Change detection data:
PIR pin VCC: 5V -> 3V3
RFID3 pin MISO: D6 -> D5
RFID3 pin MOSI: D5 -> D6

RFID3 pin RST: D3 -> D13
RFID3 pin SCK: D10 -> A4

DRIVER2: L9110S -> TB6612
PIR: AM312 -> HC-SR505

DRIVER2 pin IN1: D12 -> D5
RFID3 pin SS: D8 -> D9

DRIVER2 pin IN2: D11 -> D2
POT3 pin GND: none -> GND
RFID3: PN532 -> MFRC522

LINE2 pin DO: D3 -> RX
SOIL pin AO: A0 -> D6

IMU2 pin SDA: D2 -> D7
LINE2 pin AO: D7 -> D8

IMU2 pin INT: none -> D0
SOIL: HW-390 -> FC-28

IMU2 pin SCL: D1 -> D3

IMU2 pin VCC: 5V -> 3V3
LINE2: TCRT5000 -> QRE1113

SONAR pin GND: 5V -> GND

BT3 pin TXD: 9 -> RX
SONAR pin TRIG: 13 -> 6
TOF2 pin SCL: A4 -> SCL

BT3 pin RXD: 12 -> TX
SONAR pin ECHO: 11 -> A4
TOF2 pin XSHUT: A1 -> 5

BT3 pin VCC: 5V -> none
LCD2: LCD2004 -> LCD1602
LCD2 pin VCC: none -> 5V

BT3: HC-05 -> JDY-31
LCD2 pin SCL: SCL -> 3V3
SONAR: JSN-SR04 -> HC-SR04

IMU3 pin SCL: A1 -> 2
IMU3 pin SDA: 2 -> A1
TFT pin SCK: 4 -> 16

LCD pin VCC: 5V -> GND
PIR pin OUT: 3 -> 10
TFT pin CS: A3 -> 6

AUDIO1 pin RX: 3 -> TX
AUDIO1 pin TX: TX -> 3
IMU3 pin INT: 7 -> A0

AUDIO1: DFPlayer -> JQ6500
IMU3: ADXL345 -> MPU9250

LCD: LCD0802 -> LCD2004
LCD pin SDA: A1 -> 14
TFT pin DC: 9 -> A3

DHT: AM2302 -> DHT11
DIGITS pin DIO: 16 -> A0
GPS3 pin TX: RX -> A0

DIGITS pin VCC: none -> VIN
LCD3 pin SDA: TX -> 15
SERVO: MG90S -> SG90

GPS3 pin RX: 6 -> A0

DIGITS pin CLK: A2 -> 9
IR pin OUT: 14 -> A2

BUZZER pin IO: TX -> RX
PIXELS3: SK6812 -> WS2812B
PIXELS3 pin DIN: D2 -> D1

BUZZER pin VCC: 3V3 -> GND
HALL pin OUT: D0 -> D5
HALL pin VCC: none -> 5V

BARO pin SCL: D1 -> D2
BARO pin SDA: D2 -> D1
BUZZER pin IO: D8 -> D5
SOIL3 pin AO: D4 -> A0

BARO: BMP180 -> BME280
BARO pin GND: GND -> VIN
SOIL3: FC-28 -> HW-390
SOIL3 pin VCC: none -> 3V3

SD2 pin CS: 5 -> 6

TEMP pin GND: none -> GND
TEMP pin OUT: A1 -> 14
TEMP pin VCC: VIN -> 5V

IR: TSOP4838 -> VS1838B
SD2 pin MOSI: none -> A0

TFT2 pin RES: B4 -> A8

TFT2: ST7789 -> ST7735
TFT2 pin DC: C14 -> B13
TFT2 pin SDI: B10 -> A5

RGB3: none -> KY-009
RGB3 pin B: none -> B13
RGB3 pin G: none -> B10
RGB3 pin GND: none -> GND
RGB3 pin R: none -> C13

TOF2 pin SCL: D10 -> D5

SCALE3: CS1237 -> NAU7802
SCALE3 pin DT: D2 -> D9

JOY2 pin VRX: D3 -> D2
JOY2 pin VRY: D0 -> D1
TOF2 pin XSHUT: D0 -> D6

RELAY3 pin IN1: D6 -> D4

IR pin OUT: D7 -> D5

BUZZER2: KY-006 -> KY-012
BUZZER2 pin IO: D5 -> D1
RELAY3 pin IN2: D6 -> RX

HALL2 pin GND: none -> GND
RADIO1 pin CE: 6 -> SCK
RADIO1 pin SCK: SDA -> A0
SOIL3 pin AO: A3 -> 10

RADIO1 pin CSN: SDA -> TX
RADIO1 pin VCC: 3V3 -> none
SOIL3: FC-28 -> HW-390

• [WHAT IS BEING ASKED]:
Every single entry is to be retyped exactly.

• [SOLUTION TO THE PROBLEM]:
PIR pin VCC: 5V -> 3V3
RFID3 pin MISO: D6 -> D5
RFID3 pin MOSI: D5 -> D6

RFID3 pin RST: D3 -> D13
RFID3 pin SCK: D10 -> A4

DRIVER2: L9110S -> TB6612
PIR: AM312 -> HC-SR505

DRIVER2 pin IN1: D12 -> D5
RFID3 pin SS: D8 -> D9

DRIVER2 pin IN2: D11 -> D2
POT3 pin GND: none -> GND
RFID3: PN532 -> MFRC522

LINE2 pin DO: D3 -> RX
SOIL pin AO: A0 -> D6

IMU2 pin SDA: D2 -> D7
LINE2 pin AO: D7 -> D8

IMU2 pin INT: none -> D0
SOIL: HW-390 -> FC-28

IMU2 pin SCL: D1 -> D3

IMU2 pin VCC: 5V -> 3V3
LINE2: TCRT5000 -> QRE1113

SONAR pin GND: 5V -> GND

BT3 pin TXD: 9 -> RX
SONAR pin TRIG: 13 -> 6
TOF2 pin SCL: A4 -> SCL

BT3 pin RXD: 12 -> TX
SONAR pin ECHO: 11 -> A4
TOF2 pin XSHUT: A1 -> 5

BT3 pin VCC: 5V -> none
LCD2: LCD2004 -> LCD1602
LCD2 pin VCC: none -> 5V

BT3: HC-05 -> JDY-31
LCD2 pin SCL: SCL -> 3V3
SONAR: JSN-SR04 -> HC-SR04

IMU3 pin SCL: A1 -> 2
IMU3 pin SDA: 2 -> A1
TFT pin SCK: 4 -> 16

LCD pin VCC: 5V -> GND
PIR pin OUT: 3 -> 10
TFT pin CS: A3 -> 6

AUDIO1 pin RX: 3 -> TX
AUDIO1 pin TX: TX -> 3
IMU3 pin INT: 7 -> A0

AUDIO1: DFPlayer -> JQ6500
IMU3: ADXL345 -> MPU9250

LCD: LCD0802 -> LCD2004
LCD pin SDA: A1 -> 14
TFT pin DC: 9 -> A3

DHT: AM2302 -> DHT11
DIGITS pin DIO: 16 -> A0
GPS3 pin TX: RX -> A0

DIGITS pin VCC: none -> VIN
LCD3 pin SDA: TX -> 15
SERVO: MG90S -> SG90

GPS3 pin RX: 6 -> A0

DIGITS pin CLK: A2 -> 9
IR pin OUT: 14 -> A2

BUZZER pin IO: TX -> RX
PIXELS3: SK6812 -> WS2812B
PIXELS3 pin DIN: D2 -> D1

BUZZER pin VCC: 3V3 -> GND
HALL pin OUT: D0 -> D5
HALL pin VCC: none -> 5V

BARO pin SCL: D1 -> D2
BARO pin SDA: D2 -> D1
BUZZER pin IO: D8 -> D5
SOIL3 pin AO: D4 -> A0

BARO: BMP180 -> BME280
BARO pin GND: GND -> VIN
SOIL3: FC-28 -> HW-390
SOIL3 pin VCC: none -> 3V3

SD2 pin CS: 5 -> 6

TEMP pin GND: none -> GND
TEMP pin OUT: A1 -> 14
TEMP pin VCC: VIN -> 5V

IR: TSOP4838 -> VS1838B
SD2 pin MOSI: none -> A0

TFT2 pin RES: B4 -> A8

TFT2: ST7789 -> ST7735
TFT2 pin DC: C14 -> B13
TFT2 pin SDI: B10 -> A5

RGB3: none -> KY-009
RGB3 pin B: none -> B13
RGB3 pin G: none -> B10
RGB3 pin GND: none -> GND
RGB3 pin R: none -> C13

TOF2 pin SCL: D10 -> D5

SCALE3: CS1237 -> NAU7802
SCALE3 pin DT: D2 -> D9

JOY2 pin VRX: D3 -> D2
JOY2 pin VRY: D0 -> D1
TOF2 pin XSHUT: D0 -> D6

RELAY3 pin IN1: D6 -> D4

IR pin OUT: D7 -> D5

BUZZER2: KY-006 -> KY-012
BUZZER2 pin IO: D5 -> D1
RELAY3 pin IN2: D6 -> RX

HALL2 pin GND: none -> GND
RADIO1 pin CE: 6 -> SCK
RADIO1 pin SCK: SDA -> A0
SOIL3 pin AO: A3 -> 10

RADIO1 pin CSN: SDA -> TX
RADIO1 pin VCC: 3V3 -> none
SOIL3: FC-28 -> HW-390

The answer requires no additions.